(Task):
Transcribe every entry verbatim; omit pictures.

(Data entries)
=====

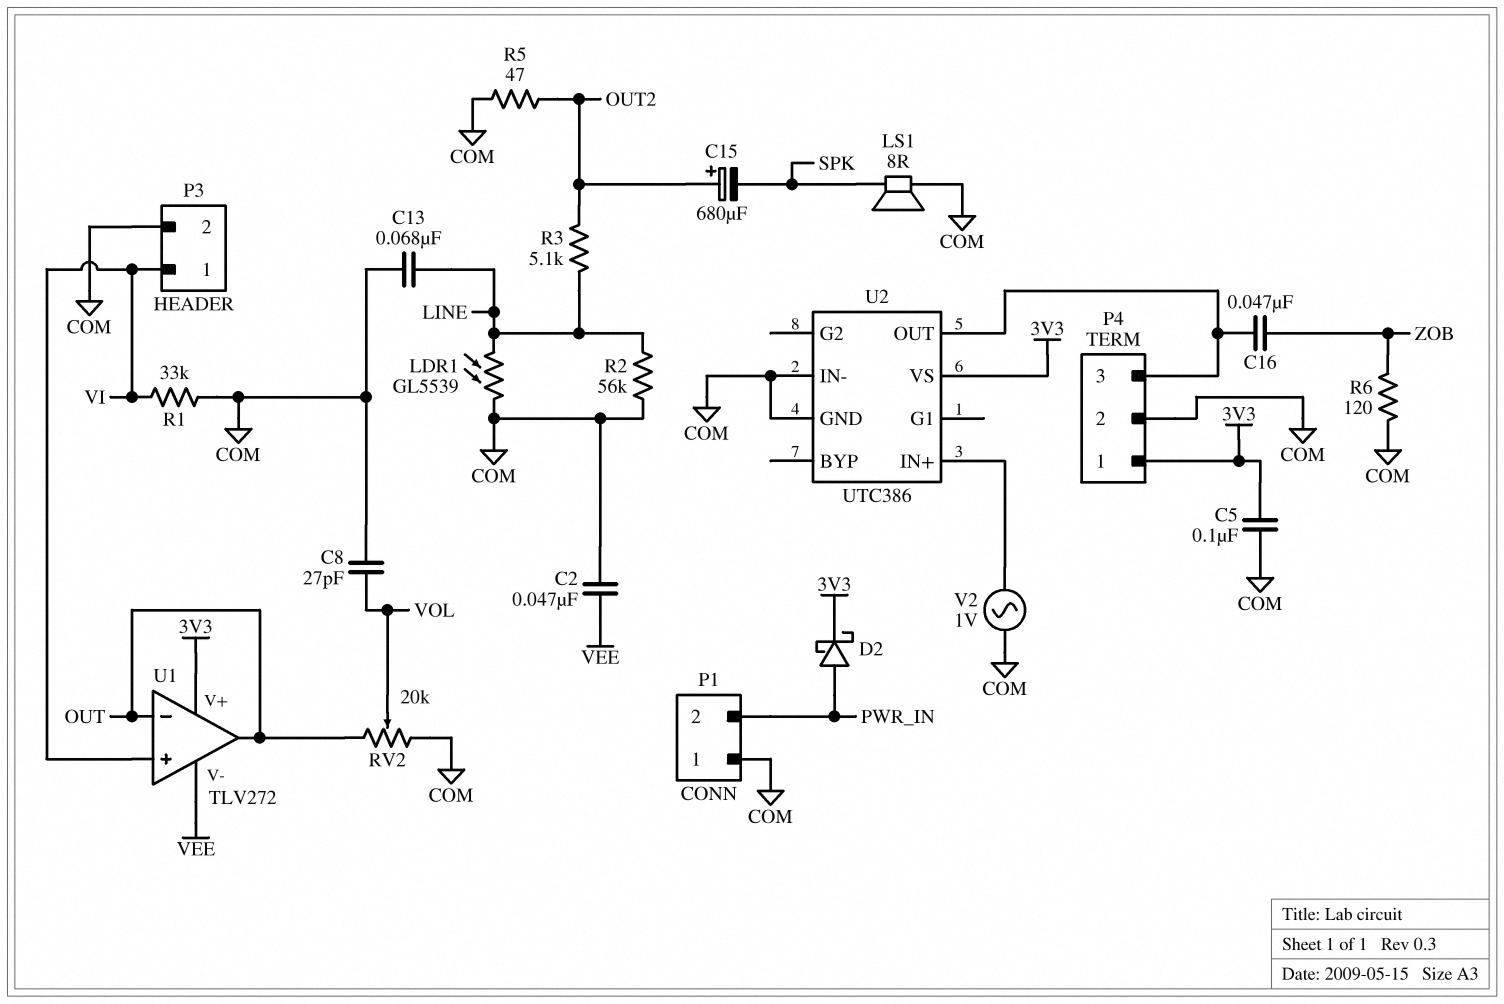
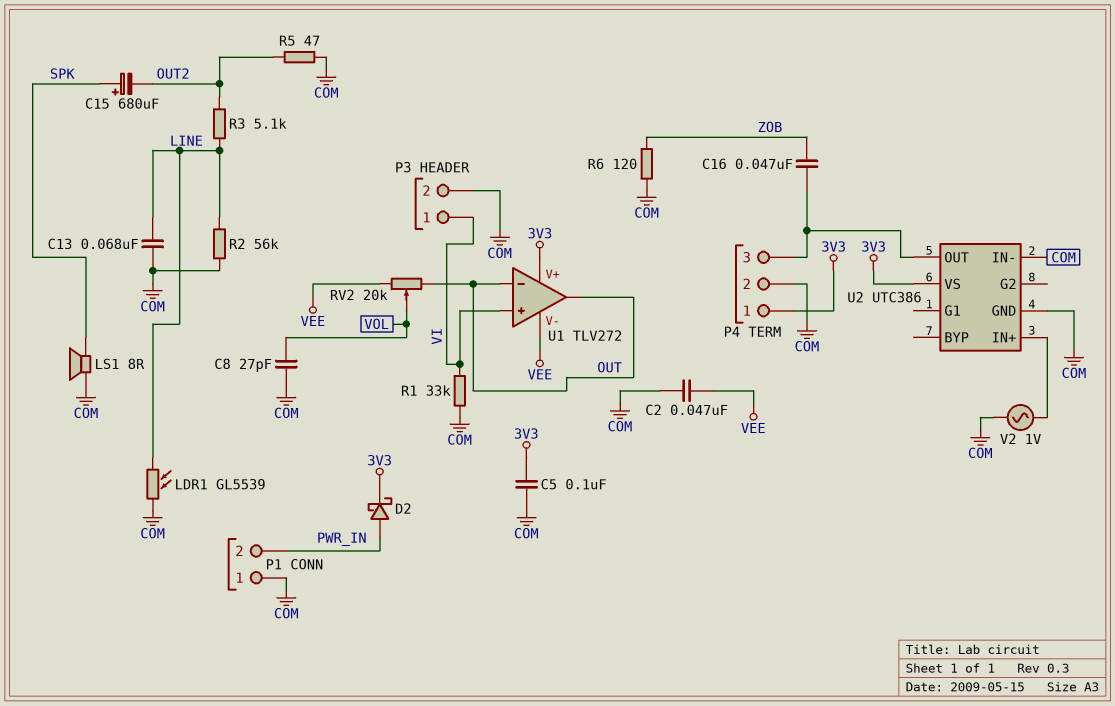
C15: 680uF (plus OUT2, minus SPK) -> 680uF (plus SPK, minus OUT2)
RV2: 20k (COM, OUT, wiper VOL) -> 20k (OUT, VEE, wiper VOL)

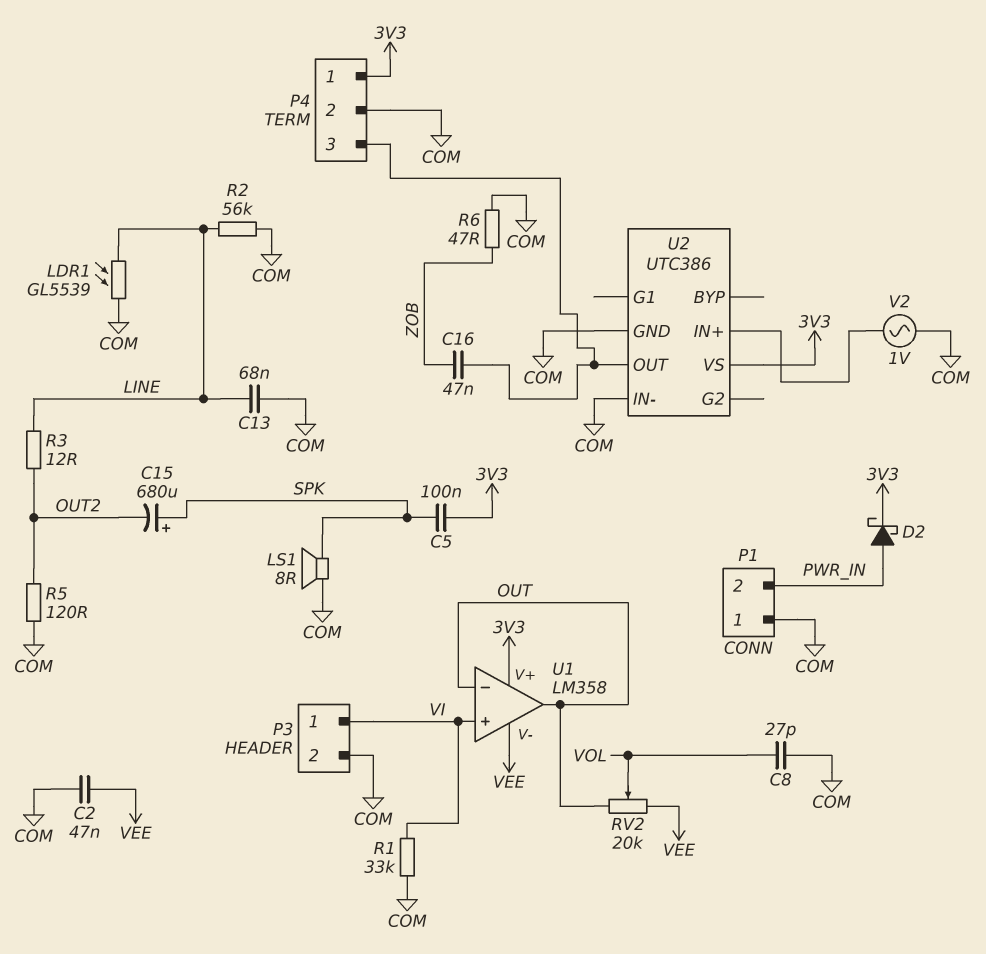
C5: 100nF (3V3, COM) -> 100nF (3V3, SPK)
R3: 5.1k (LINE, OUT2) -> 12 (LINE, OUT2)
R5: 47 (COM, OUT2) -> 120 (COM, OUT2)
R6: 120 (COM, ZOB) -> 47 (COM, ZOB)
U1: TLV272 -> LM358

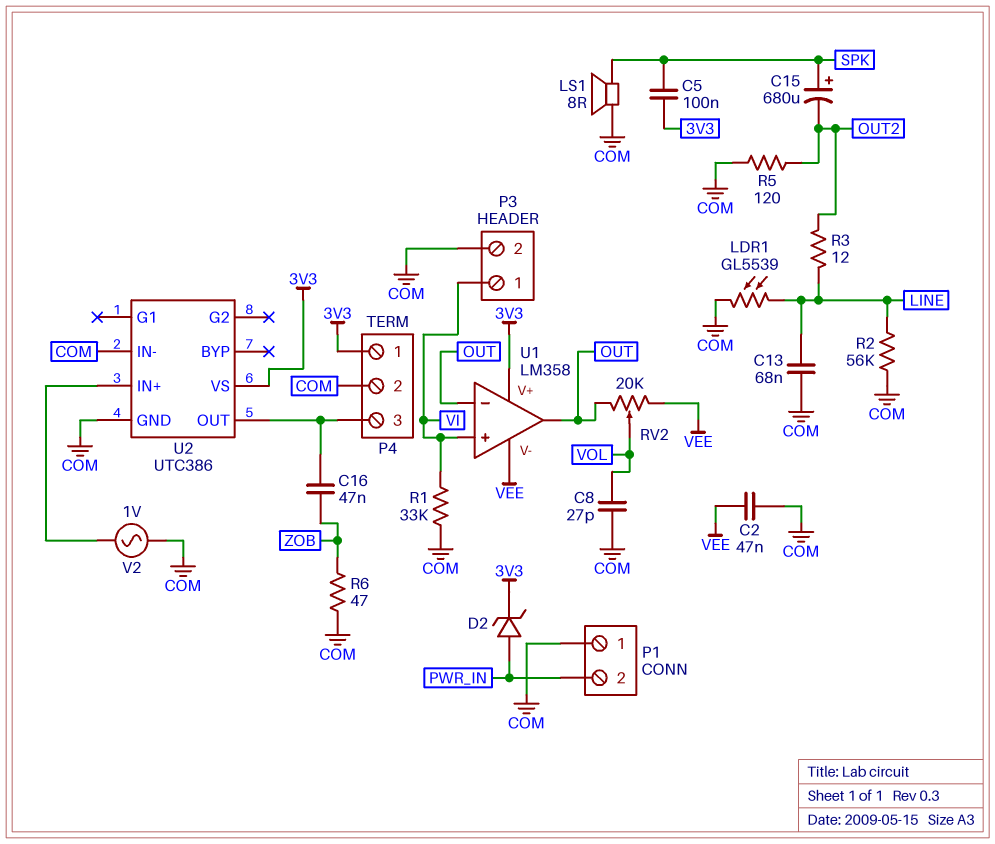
D2: schottky (A PWR_IN, K 3V3) -> zener (A PWR_IN, K 3V3)

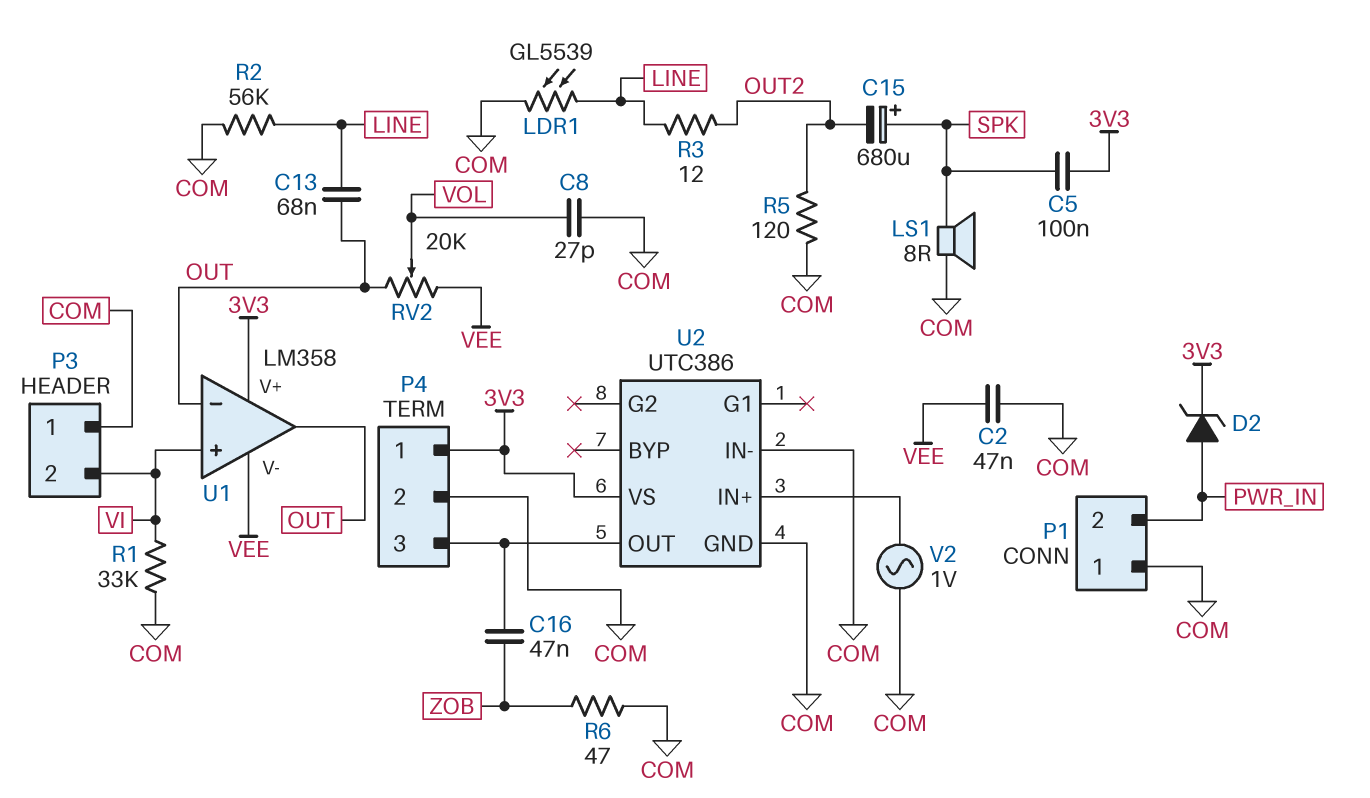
C13: 68nF (COM, LINE) -> 68nF (LINE, OUT)
P3 pin 1: VI -> COM
P3 pin 2: COM -> VI

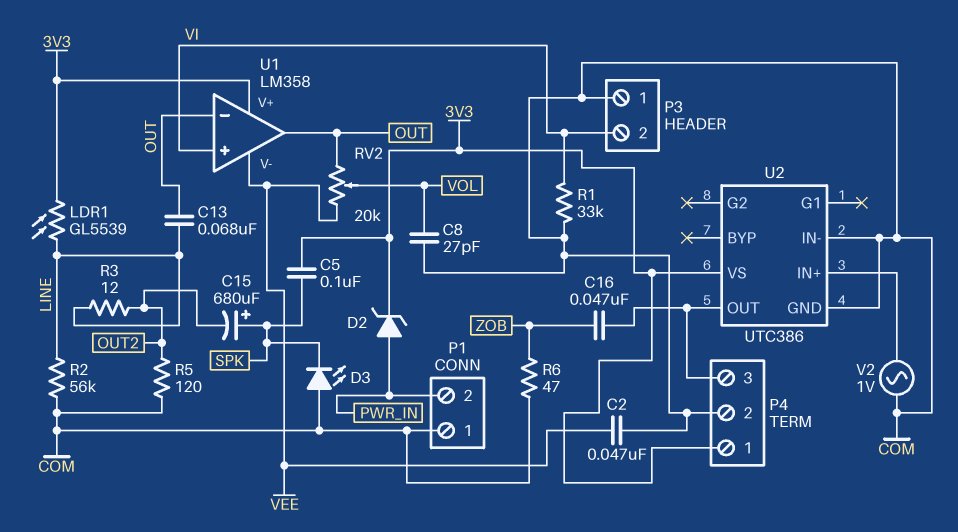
D3: none -> LED (A COM, K SPK)
LDR1: GL5539 (COM, LINE) -> GL5539 (3V3, LINE)
LS1: speaker 8R (COM, SPK) -> none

=====

(Solution to this problem):
C15: 680uF (plus OUT2, minus SPK) -> 680uF (plus SPK, minus OUT2)
RV2: 20k (COM, OUT, wiper VOL) -> 20k (OUT, VEE, wiper VOL)

C5: 100nF (3V3, COM) -> 100nF (3V3, SPK)
R3: 5.1k (LINE, OUT2) -> 12 (LINE, OUT2)
R5: 47 (COM, OUT2) -> 120 (COM, OUT2)
R6: 120 (COM, ZOB) -> 47 (COM, ZOB)
U1: TLV272 -> LM358

D2: schottky (A PWR_IN, K 3V3) -> zener (A PWR_IN, K 3V3)

C13: 68nF (COM, LINE) -> 68nF (LINE, OUT)
P3 pin 1: VI -> COM
P3 pin 2: COM -> VI

D3: none -> LED (A COM, K SPK)
LDR1: GL5539 (COM, LINE) -> GL5539 (3V3, LINE)
LS1: speaker 8R (COM, SPK) -> none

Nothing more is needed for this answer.